• WHAT THE TASK REQUIRES: Search each line below for the word "sadugan" and list those that contain it.

%%

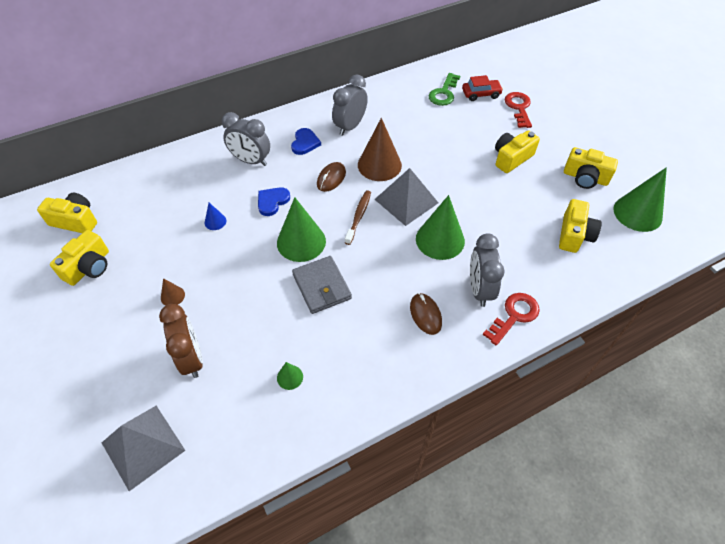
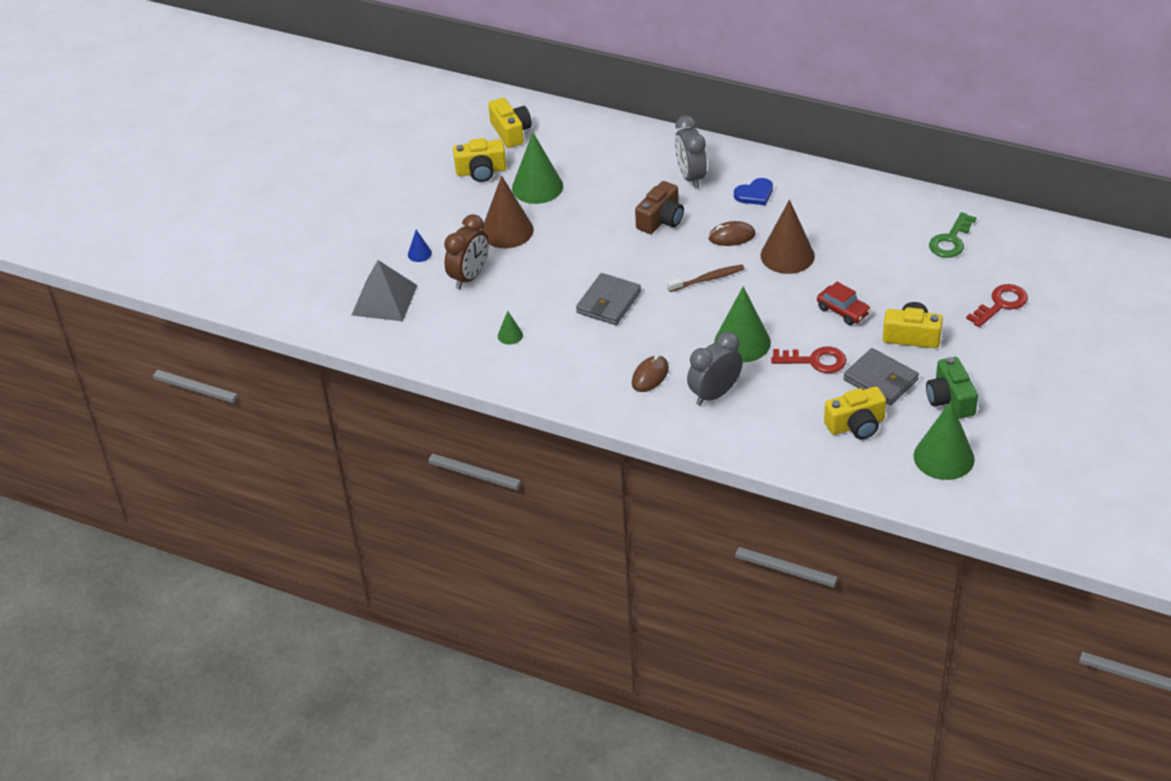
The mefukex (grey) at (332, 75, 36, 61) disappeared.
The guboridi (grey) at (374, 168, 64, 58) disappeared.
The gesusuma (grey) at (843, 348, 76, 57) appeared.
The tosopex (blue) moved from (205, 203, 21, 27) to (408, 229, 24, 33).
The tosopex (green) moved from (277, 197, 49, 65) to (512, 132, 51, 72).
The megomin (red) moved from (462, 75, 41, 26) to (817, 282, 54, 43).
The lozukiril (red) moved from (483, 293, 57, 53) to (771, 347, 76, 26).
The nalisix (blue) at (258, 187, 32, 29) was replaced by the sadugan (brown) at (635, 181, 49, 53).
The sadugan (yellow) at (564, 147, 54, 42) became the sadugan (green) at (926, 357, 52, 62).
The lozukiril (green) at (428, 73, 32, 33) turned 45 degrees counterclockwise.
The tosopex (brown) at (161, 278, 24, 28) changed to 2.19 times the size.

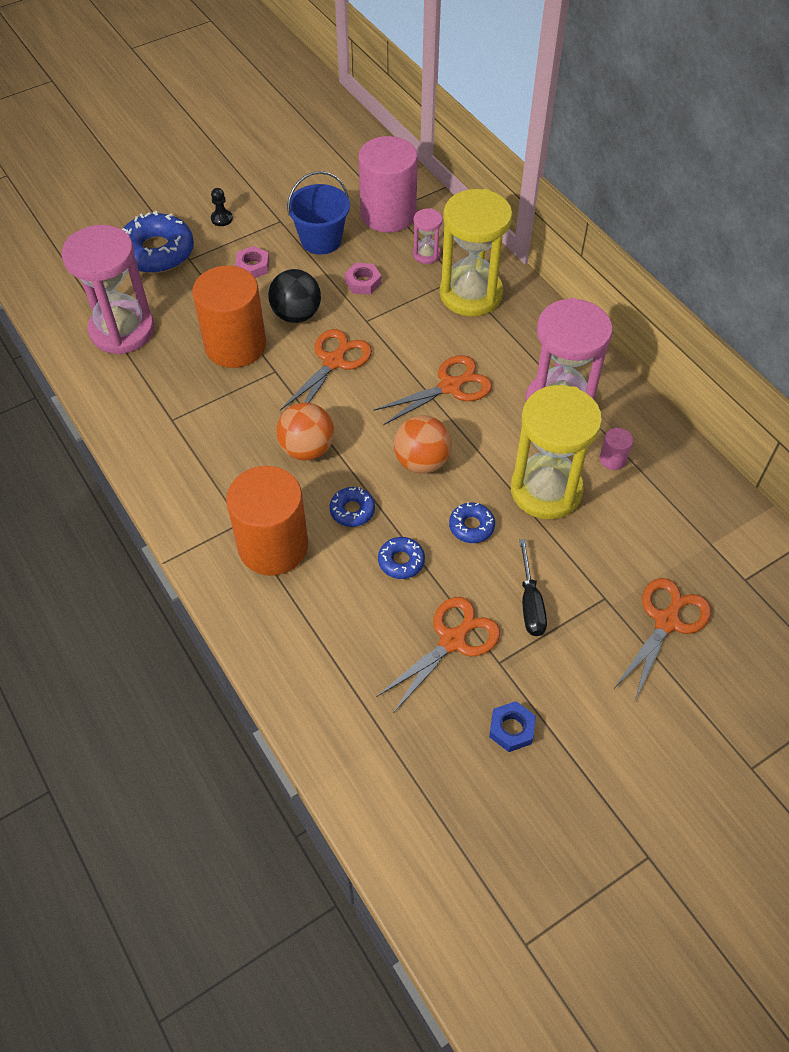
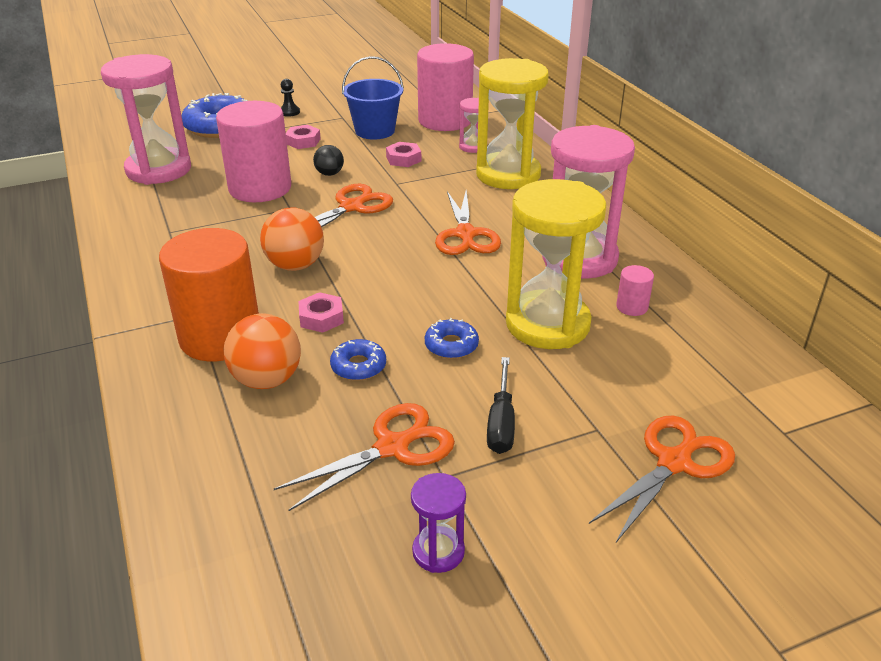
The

%%

• YOUR SOLUTION:
The nalisix (blue) at (258, 187, 32, 29) was replaced by the sadugan (brown) at (635, 181, 49, 53).
The sadugan (yellow) at (564, 147, 54, 42) became the sadugan (green) at (926, 357, 52, 62).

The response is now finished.